[Start of section]
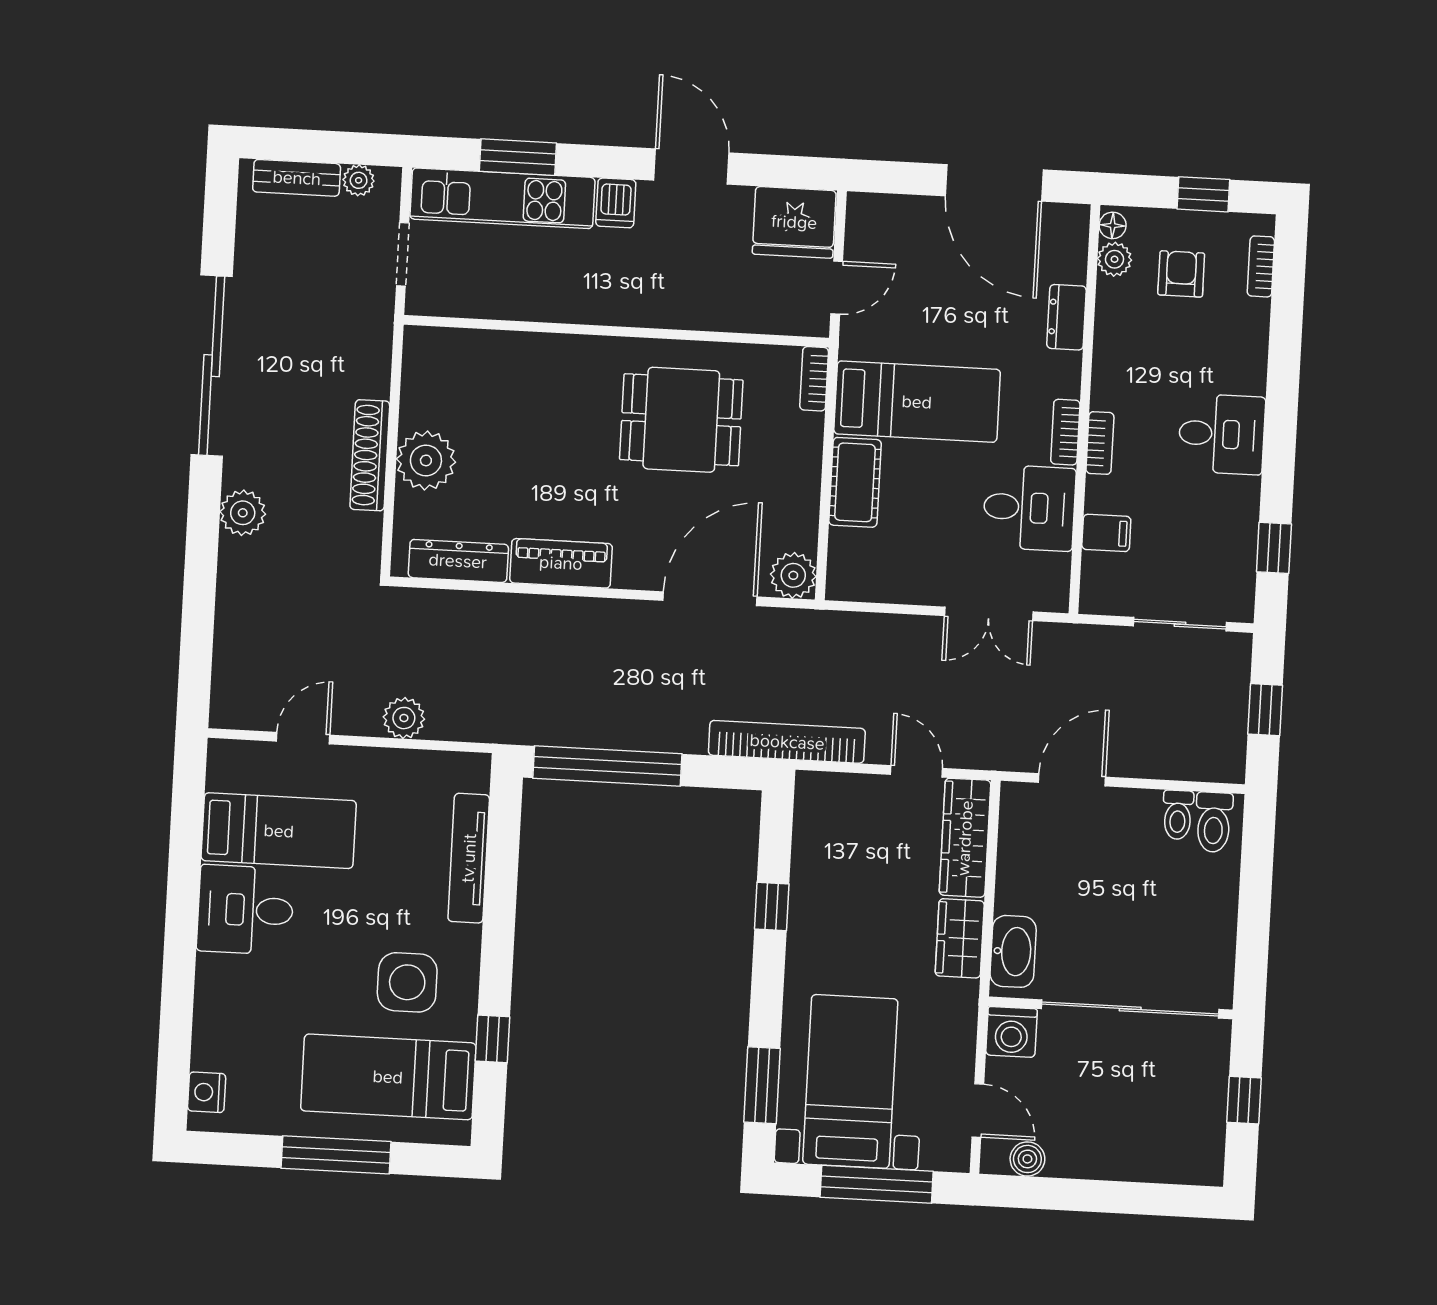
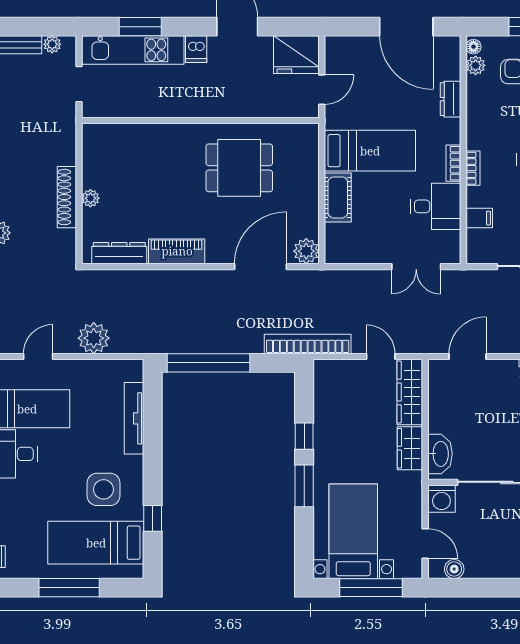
bookcase: (814, 379) -> (312, 141), removed
plant: (426, 460) -> (90, 198), width x0.53, depth x0.53
plant: (404, 718) -> (94, 338), width x1.36, depth x1.36
window: (762, 1085) -> (304, 486), moved

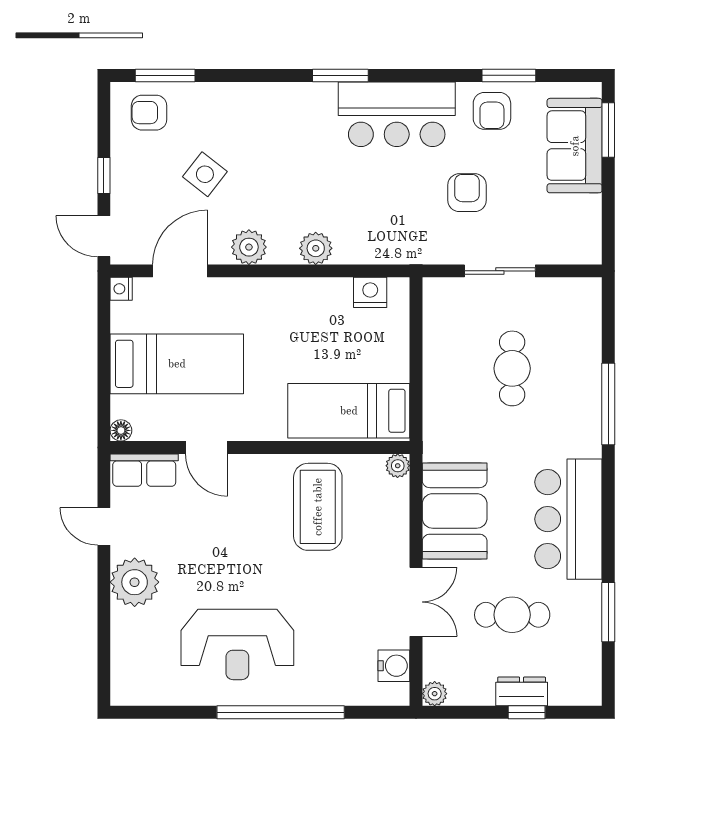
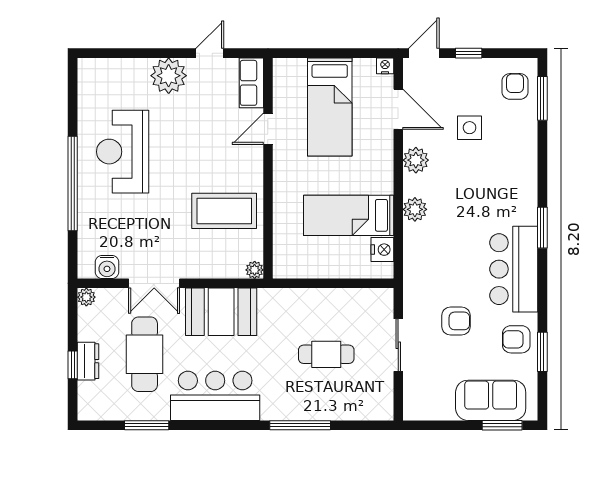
side table: (205, 174) -> (470, 128), turned -38
bed: (349, 411) -> (349, 215), moved, turned -90
floor lamp: (121, 430) -> (281, 66), removed
cafe table: (512, 615) -> (145, 354), width x1.37, depth x1.35

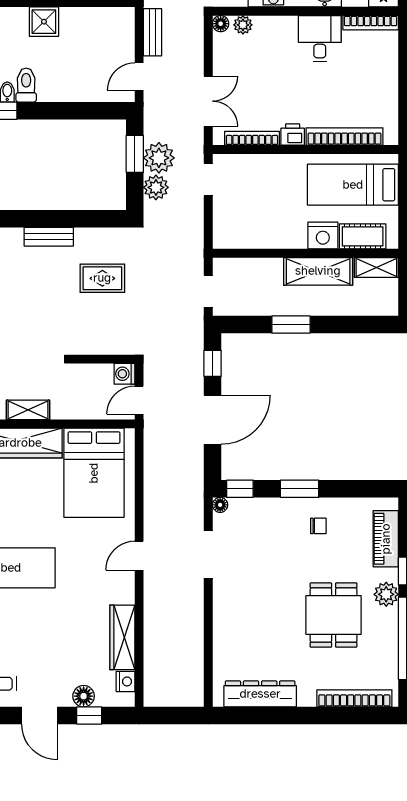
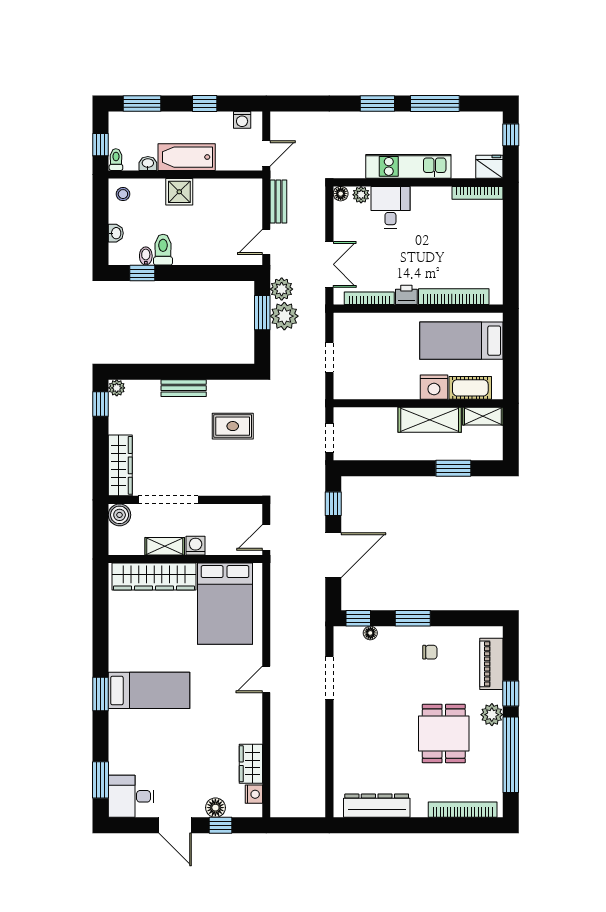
desk: (320, 39) -> (390, 207), moved
doorway: (208, 180) -> (329, 358), moved
plant: (156, 187) -> (282, 289), moved
window: (291, 325) -> (453, 468), moved
washing machine: (124, 374) -> (196, 546), moved, turned 90
floor lamp: (220, 505) -> (370, 633), moved
wardrobe: (122, 637) -> (251, 764), width x0.67

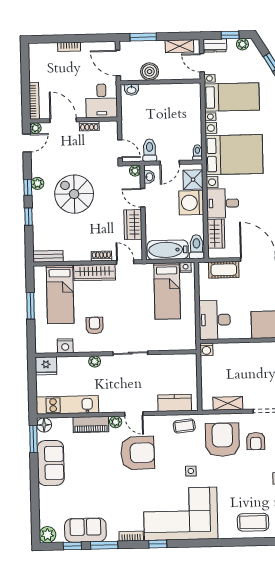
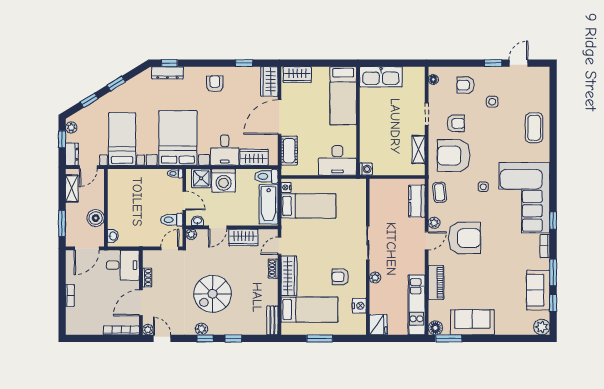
plant: (116, 422) -> (434, 223), moved
armchair: (138, 453) -> (465, 238), turned 91

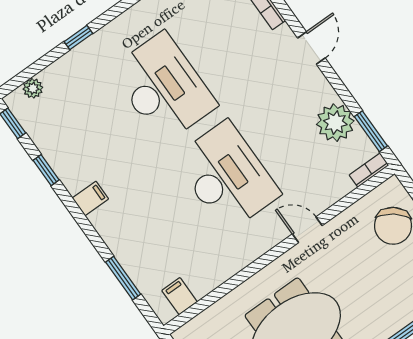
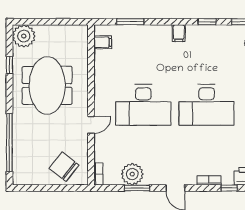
window: (371, 131) -> (137, 188), moved

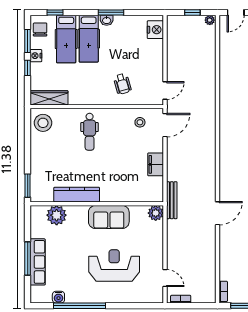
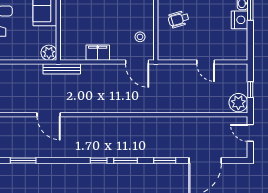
plant: (210, 20) -> (238, 103), width x1.88, depth x1.88
nightstand: (155, 30) -> (240, 20), moved, turned -90
door: (165, 91) -> (206, 62), moved

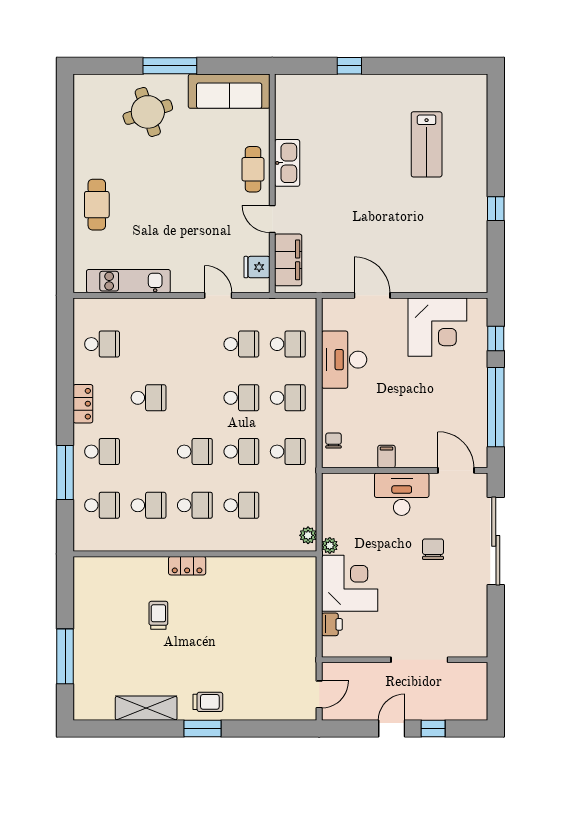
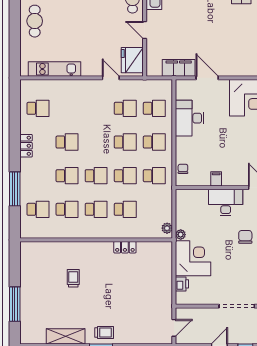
filing cabinet: (288, 260) -> (179, 68), moved, turned -90
fridge: (257, 267) -> (132, 60), width x1.88, depth x1.34
school desk: (102, 452) -> (67, 176), moved
locker: (187, 566) -> (125, 247), moved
[End of section]
§ Problem to solve
Go to the line above that has "floor lamp: (220, 505) -> (370, 633), moved" and copy exactly from there down to the line that has "window: (371, 131) -> (137, 188), moved", both included. Leave the pictures out.

§ Expected answer
floor lamp: (220, 505) -> (370, 633), moved
wardrobe: (122, 637) -> (251, 764), width x0.67

plant: (116, 422) -> (434, 223), moved
armchair: (138, 453) -> (465, 238), turned 91

window: (371, 131) -> (137, 188), moved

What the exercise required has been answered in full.